TASK: Please copy each line of the listing below precisely, excluding the images.

GIVEN MATERIAL:
+ + + + +
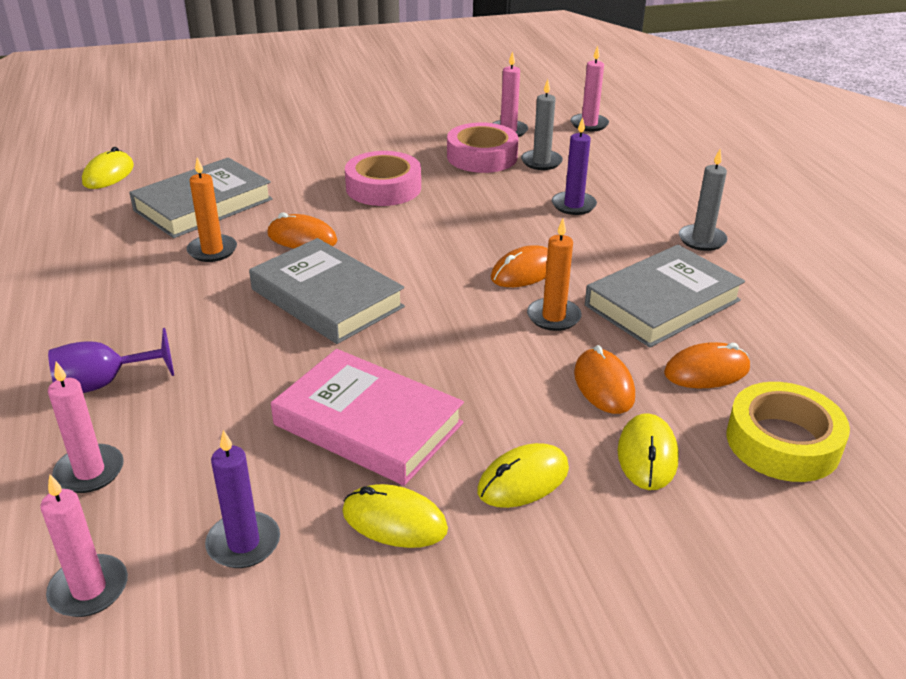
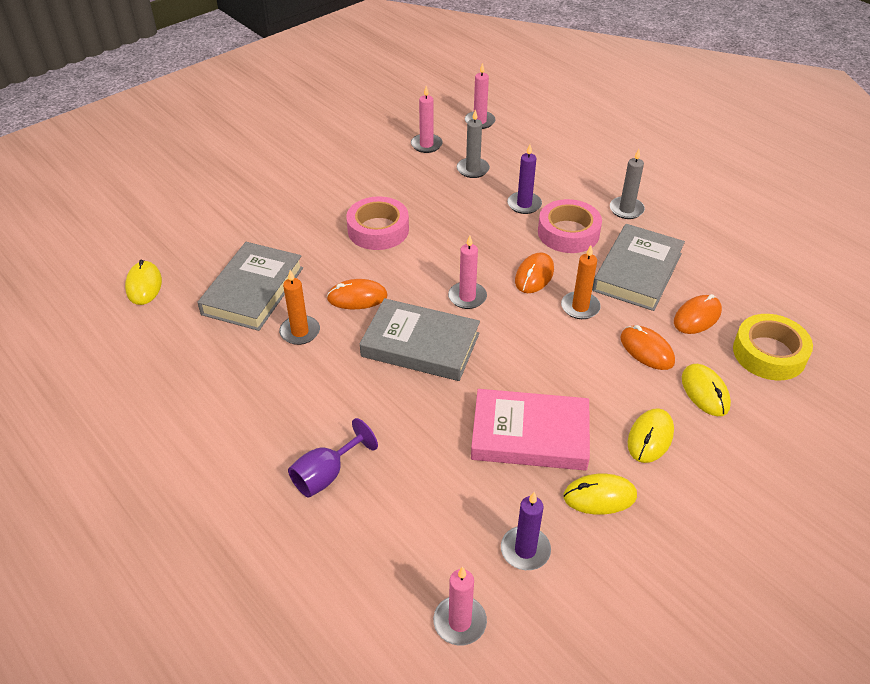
camera: 25 degrees left, 10 degrees up
(89, 472) = (382, 544): pink candle -> pink candle (467, 297)
(482, 157) = (426, 177): pink tape -> pink tape (568, 233)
+ + + + +
SOLUTION TO THIS TASK:
camera: 25 degrees left, 10 degrees up
(89, 472) = (382, 544): pink candle -> pink candle (467, 297)
(482, 157) = (426, 177): pink tape -> pink tape (568, 233)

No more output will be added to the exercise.